*Exercise goal*:
Which lines in the entries below contain the string "none"? Show each of them in full.

*Source data*:
◇ ◇ ◇ ◇ ◇ ◇ ◇

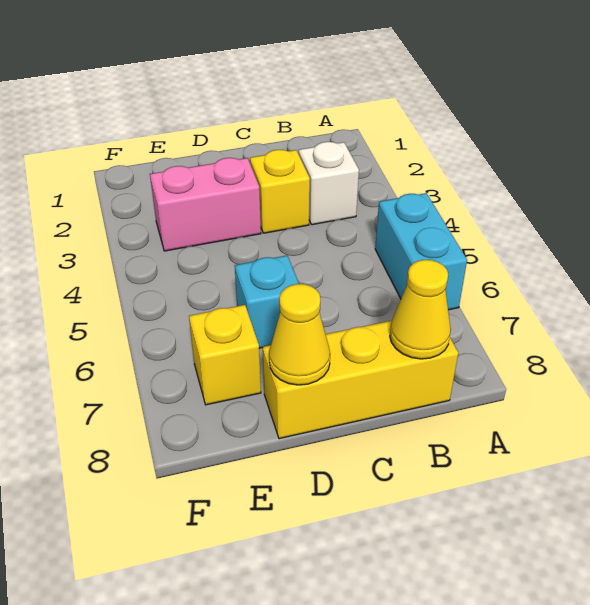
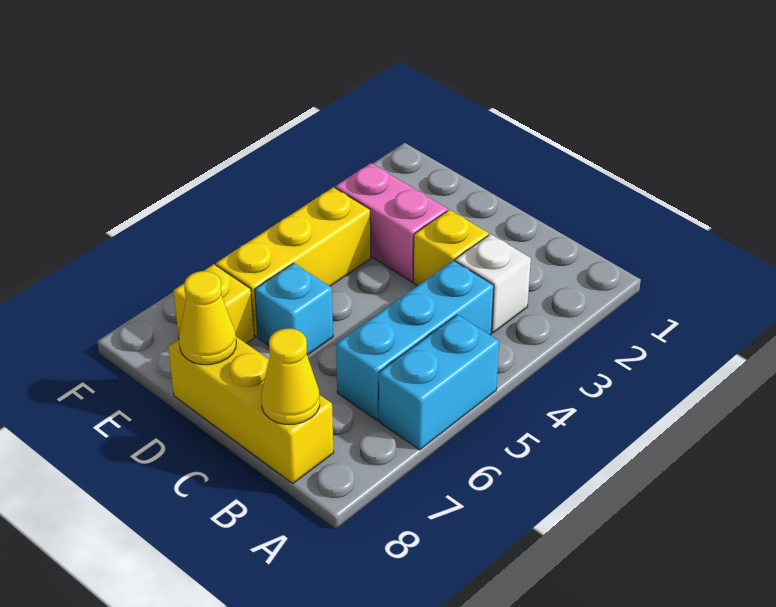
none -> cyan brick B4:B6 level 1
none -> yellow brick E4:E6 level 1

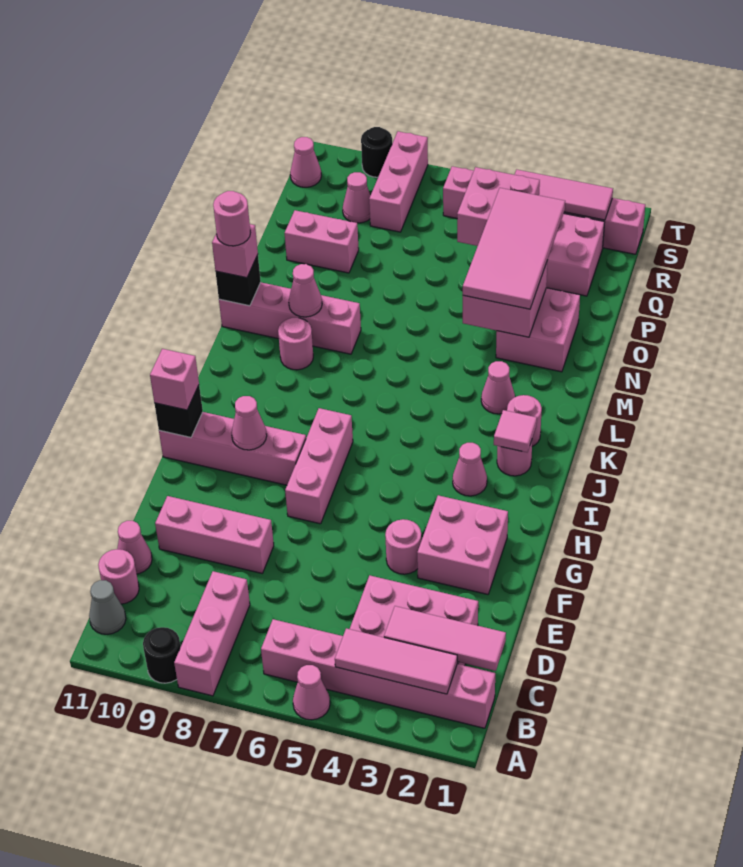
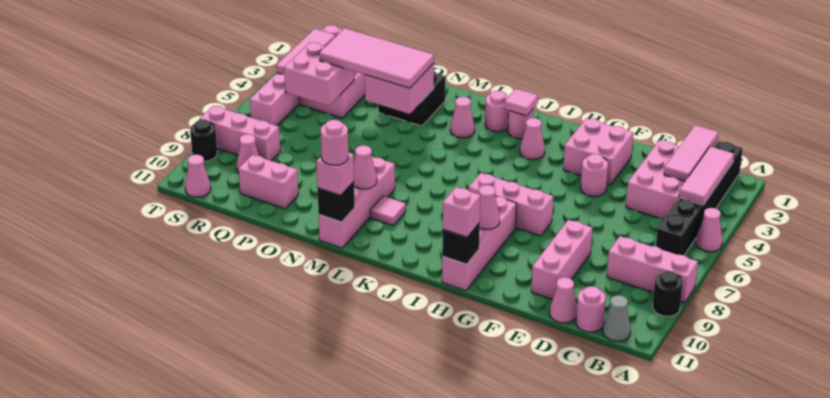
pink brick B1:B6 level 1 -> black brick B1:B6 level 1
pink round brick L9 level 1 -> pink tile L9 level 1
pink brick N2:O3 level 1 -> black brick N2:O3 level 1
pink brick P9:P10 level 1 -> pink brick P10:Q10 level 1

◇ ◇ ◇ ◇ ◇ ◇ ◇

*Expected answer*:
none -> cyan brick B4:B6 level 1
none -> yellow brick E4:E6 level 1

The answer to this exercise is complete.